_The problem_
Collect the lines of the entries where "none" shows up.

_ _ _ _ _

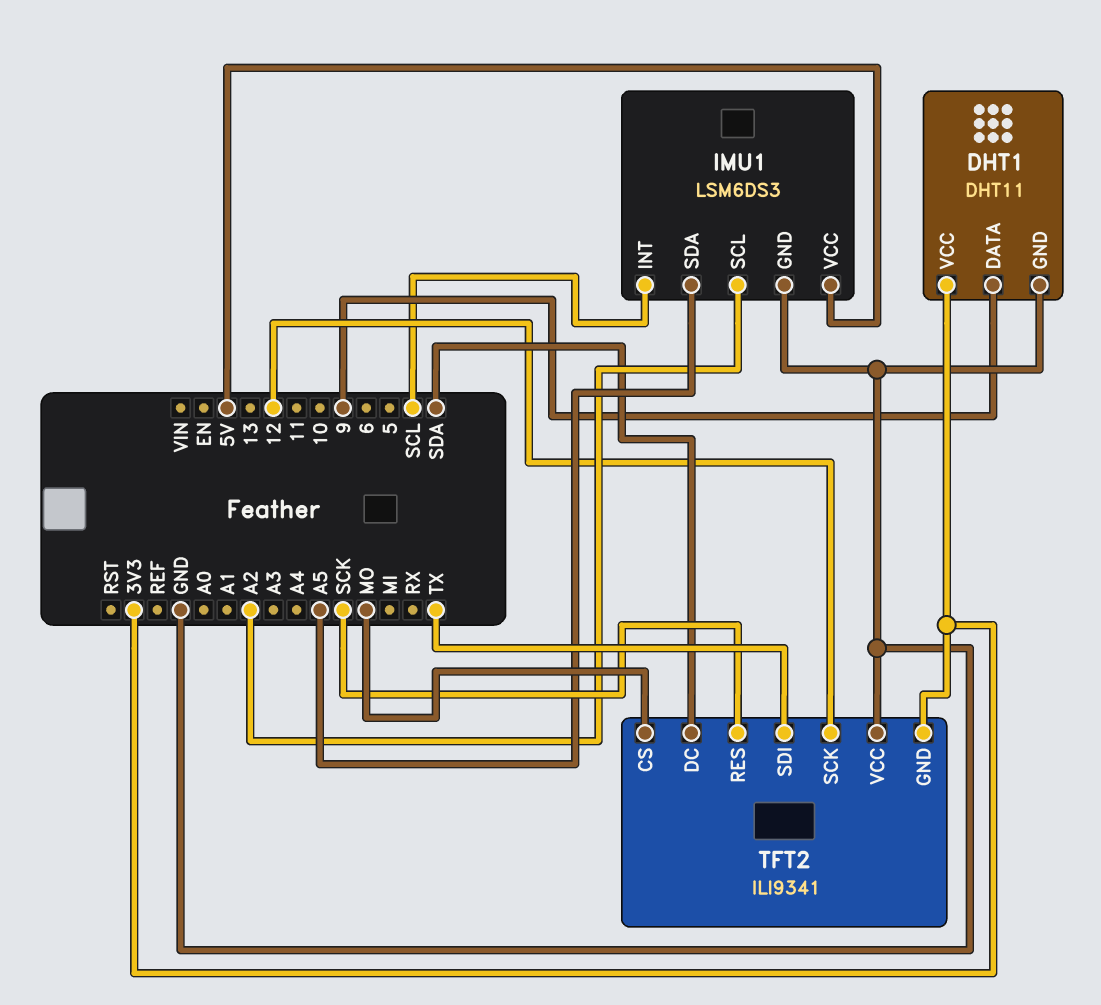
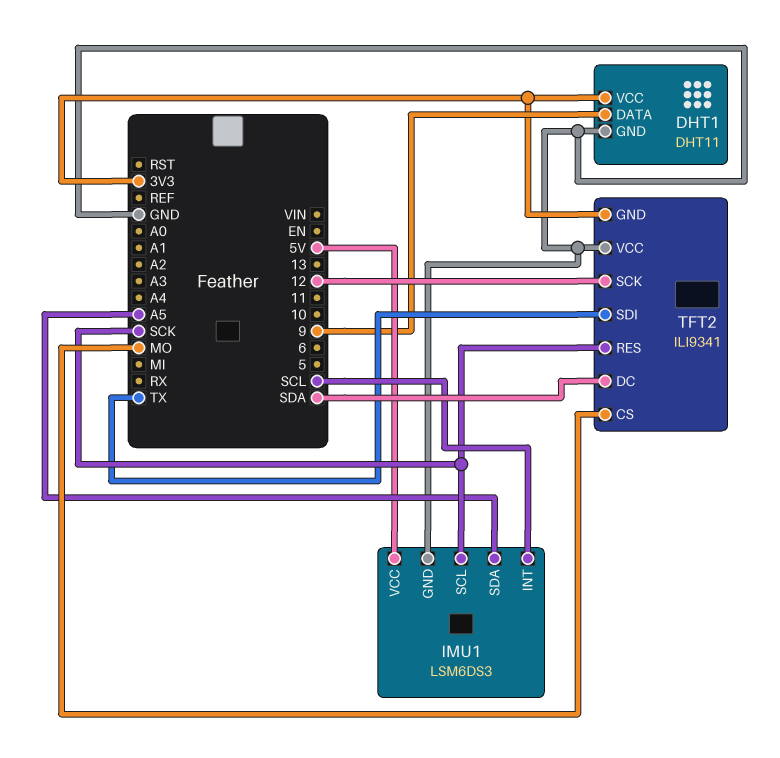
IMU1 pin SCL: A2 -> SCK

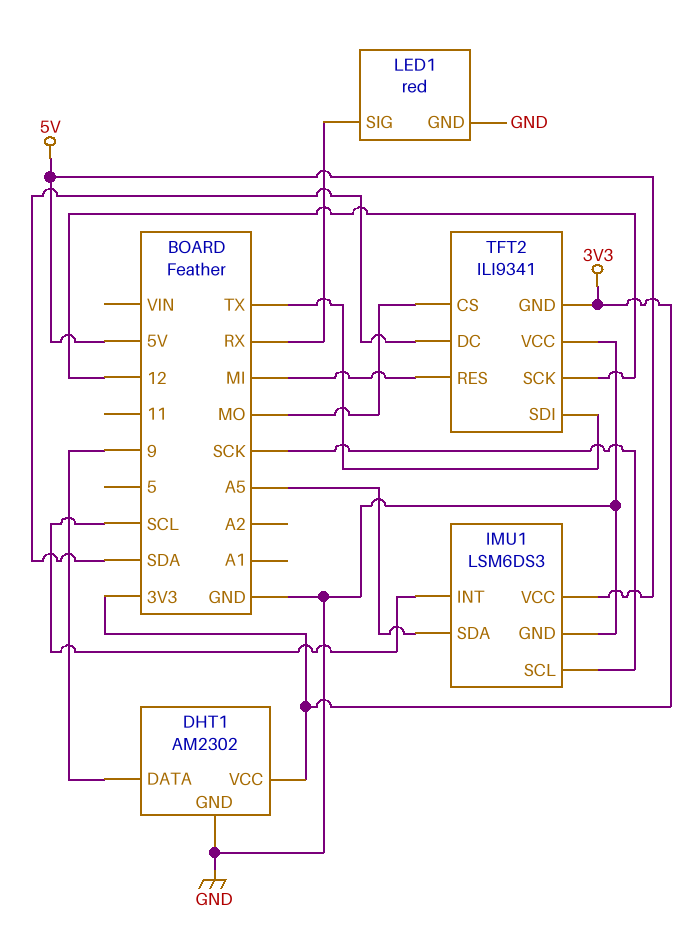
DHT1: DHT11 -> AM2302
LED1: none -> red
LED1 pin GND: none -> GND
LED1 pin SIG: none -> RX
TFT2 pin RES: SCK -> MI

_ _ _ _ _

_Solved exercise_
LED1: none -> red
LED1 pin GND: none -> GND
LED1 pin SIG: none -> RX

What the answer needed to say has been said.